■ Problem description: What you should give back is a precise copy of the lines below from the one containing "orange line: (96, 31) -> (92, 20), moved" through the one containing "yellow star: (27, 39) -> (15, 38), turned 30", with no pictures.
___
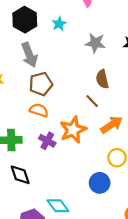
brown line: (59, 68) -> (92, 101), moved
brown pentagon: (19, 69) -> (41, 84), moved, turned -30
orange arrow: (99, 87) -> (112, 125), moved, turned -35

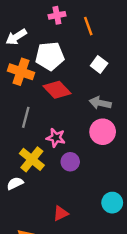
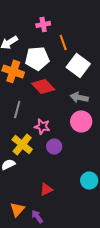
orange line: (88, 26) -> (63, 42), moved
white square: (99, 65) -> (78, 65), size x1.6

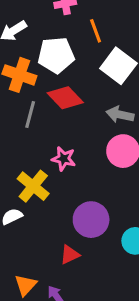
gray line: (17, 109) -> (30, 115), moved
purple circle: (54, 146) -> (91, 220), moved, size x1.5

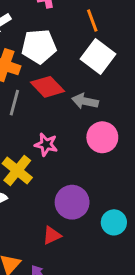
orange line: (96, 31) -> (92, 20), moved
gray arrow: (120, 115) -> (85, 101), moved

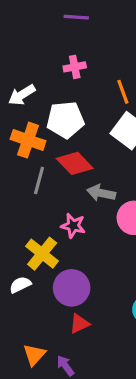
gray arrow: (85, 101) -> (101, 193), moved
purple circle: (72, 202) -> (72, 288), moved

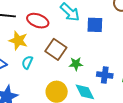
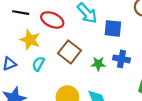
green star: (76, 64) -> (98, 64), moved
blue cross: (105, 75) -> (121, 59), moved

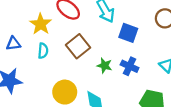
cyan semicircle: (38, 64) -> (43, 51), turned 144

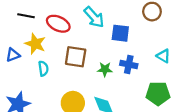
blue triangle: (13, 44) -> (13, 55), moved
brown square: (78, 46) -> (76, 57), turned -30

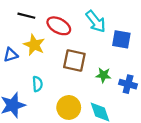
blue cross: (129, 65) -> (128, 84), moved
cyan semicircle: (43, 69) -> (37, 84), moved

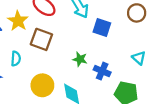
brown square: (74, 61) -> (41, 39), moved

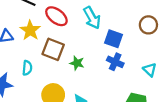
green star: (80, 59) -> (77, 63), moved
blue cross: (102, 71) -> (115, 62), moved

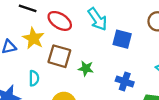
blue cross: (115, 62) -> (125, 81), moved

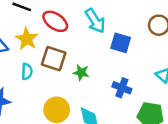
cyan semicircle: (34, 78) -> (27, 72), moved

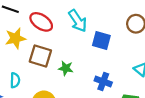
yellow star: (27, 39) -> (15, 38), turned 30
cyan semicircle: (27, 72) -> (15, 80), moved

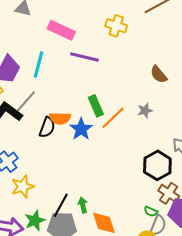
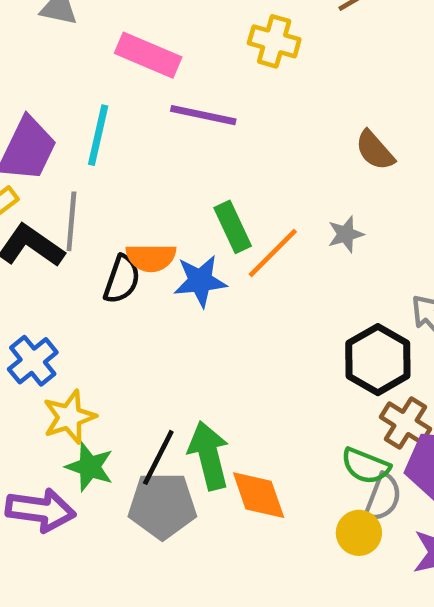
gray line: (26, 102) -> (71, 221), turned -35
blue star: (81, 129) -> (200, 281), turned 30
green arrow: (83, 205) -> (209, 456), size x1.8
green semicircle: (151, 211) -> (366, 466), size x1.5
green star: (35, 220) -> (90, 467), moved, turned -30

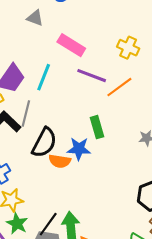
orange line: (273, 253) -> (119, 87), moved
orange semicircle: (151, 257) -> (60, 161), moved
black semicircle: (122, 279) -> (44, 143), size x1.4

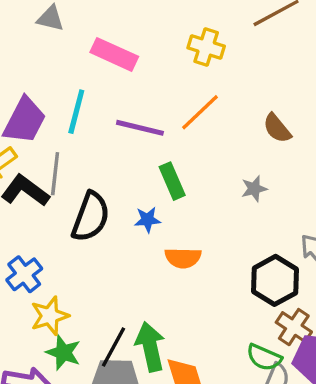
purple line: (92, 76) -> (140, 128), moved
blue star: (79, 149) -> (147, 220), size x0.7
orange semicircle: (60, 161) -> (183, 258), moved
___
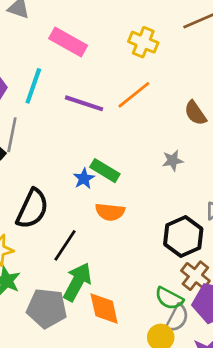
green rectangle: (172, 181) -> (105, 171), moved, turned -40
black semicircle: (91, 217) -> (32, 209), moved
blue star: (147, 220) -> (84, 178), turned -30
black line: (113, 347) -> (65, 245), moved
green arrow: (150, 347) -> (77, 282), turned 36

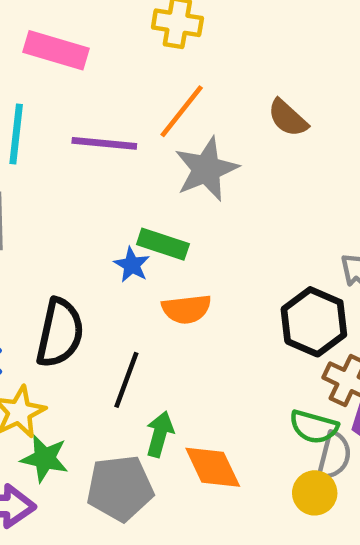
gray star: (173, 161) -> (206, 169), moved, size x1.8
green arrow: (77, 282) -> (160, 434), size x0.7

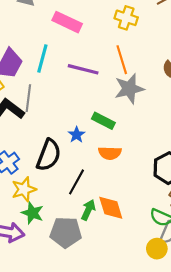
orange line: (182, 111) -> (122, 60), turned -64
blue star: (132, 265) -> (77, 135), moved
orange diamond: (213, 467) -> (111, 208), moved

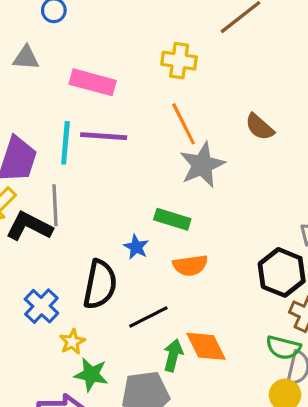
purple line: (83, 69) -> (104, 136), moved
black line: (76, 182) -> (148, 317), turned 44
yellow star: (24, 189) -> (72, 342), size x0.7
___
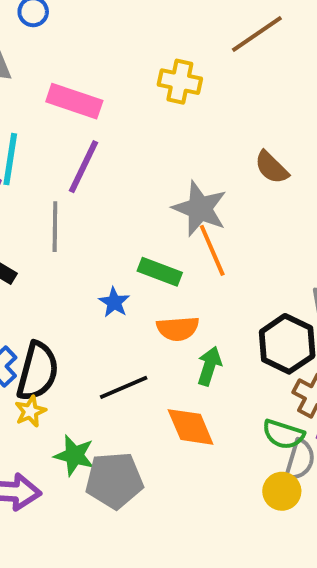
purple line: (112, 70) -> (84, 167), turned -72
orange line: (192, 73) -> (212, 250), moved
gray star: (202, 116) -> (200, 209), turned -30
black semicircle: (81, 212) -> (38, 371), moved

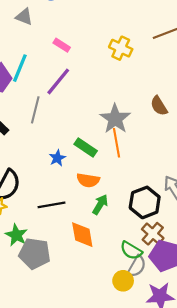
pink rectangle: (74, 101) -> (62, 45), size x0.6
___
■ Task output:
orange line: (96, 31) -> (92, 20), moved
gray arrow: (120, 115) -> (85, 101), moved

gray arrow: (85, 101) -> (101, 193), moved
purple circle: (72, 202) -> (72, 288), moved

green star: (76, 64) -> (98, 64), moved
blue cross: (105, 75) -> (121, 59), moved

cyan semicircle: (38, 64) -> (43, 51), turned 144

blue triangle: (13, 44) -> (13, 55), moved
brown square: (78, 46) -> (76, 57), turned -30

blue cross: (129, 65) -> (128, 84), moved
cyan semicircle: (43, 69) -> (37, 84), moved

brown square: (74, 61) -> (41, 39), moved

green star: (80, 59) -> (77, 63), moved
blue cross: (102, 71) -> (115, 62), moved

blue cross: (115, 62) -> (125, 81), moved

cyan semicircle: (34, 78) -> (27, 72), moved

yellow star: (27, 39) -> (15, 38), turned 30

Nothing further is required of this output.